▽

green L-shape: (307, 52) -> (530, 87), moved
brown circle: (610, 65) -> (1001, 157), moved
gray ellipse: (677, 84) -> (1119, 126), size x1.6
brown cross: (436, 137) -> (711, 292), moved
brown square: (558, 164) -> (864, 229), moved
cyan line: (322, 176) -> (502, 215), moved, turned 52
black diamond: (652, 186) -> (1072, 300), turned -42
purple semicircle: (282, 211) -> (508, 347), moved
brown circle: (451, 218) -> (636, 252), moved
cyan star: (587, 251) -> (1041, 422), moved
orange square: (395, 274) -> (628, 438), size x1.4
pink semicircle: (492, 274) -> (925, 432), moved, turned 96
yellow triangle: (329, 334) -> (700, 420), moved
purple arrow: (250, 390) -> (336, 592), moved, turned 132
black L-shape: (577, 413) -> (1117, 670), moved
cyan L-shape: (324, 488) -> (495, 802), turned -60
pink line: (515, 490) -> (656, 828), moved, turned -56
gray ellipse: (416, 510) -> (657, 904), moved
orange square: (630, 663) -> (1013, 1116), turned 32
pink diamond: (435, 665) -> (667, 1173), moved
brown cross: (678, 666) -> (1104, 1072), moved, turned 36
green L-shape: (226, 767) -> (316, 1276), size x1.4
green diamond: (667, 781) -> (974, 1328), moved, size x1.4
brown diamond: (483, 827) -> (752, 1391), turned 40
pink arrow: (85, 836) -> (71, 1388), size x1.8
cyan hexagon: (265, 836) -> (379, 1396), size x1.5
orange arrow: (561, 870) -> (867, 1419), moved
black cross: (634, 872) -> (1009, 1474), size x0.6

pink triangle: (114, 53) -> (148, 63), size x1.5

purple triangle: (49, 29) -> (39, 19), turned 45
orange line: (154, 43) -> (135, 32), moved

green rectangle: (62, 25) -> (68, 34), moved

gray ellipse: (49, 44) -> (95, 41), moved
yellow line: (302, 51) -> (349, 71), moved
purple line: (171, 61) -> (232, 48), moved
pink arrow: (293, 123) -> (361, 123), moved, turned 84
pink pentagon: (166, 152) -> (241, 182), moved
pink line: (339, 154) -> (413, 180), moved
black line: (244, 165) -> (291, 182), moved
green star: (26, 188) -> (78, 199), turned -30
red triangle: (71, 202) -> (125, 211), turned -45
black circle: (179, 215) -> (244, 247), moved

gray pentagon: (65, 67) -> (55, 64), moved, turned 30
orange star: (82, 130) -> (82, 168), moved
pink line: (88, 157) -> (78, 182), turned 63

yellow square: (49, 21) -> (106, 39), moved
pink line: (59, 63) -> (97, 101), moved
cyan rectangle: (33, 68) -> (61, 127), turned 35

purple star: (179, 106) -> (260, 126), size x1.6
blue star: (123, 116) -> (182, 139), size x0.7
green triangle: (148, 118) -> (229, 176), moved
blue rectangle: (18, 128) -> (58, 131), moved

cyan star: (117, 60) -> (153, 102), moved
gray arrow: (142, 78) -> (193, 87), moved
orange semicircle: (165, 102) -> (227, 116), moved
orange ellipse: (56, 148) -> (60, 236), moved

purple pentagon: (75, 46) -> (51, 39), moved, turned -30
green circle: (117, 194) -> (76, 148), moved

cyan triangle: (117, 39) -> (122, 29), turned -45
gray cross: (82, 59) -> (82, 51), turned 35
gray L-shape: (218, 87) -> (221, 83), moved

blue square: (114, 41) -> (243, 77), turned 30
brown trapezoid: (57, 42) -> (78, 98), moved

△

• _Work to be completed_
The reply must consist solely of the lines from the one containing "black circle: (179, 215) -> (244, 247), moved" through the last line of the data, reproduced exactly.

• _Task answer_
black circle: (179, 215) -> (244, 247), moved

gray pentagon: (65, 67) -> (55, 64), moved, turned 30
orange star: (82, 130) -> (82, 168), moved
pink line: (88, 157) -> (78, 182), turned 63

yellow square: (49, 21) -> (106, 39), moved
pink line: (59, 63) -> (97, 101), moved
cyan rectangle: (33, 68) -> (61, 127), turned 35

purple star: (179, 106) -> (260, 126), size x1.6
blue star: (123, 116) -> (182, 139), size x0.7
green triangle: (148, 118) -> (229, 176), moved
blue rectangle: (18, 128) -> (58, 131), moved

cyan star: (117, 60) -> (153, 102), moved
gray arrow: (142, 78) -> (193, 87), moved
orange semicircle: (165, 102) -> (227, 116), moved
orange ellipse: (56, 148) -> (60, 236), moved

purple pentagon: (75, 46) -> (51, 39), moved, turned -30
green circle: (117, 194) -> (76, 148), moved

cyan triangle: (117, 39) -> (122, 29), turned -45
gray cross: (82, 59) -> (82, 51), turned 35
gray L-shape: (218, 87) -> (221, 83), moved

blue square: (114, 41) -> (243, 77), turned 30
brown trapezoid: (57, 42) -> (78, 98), moved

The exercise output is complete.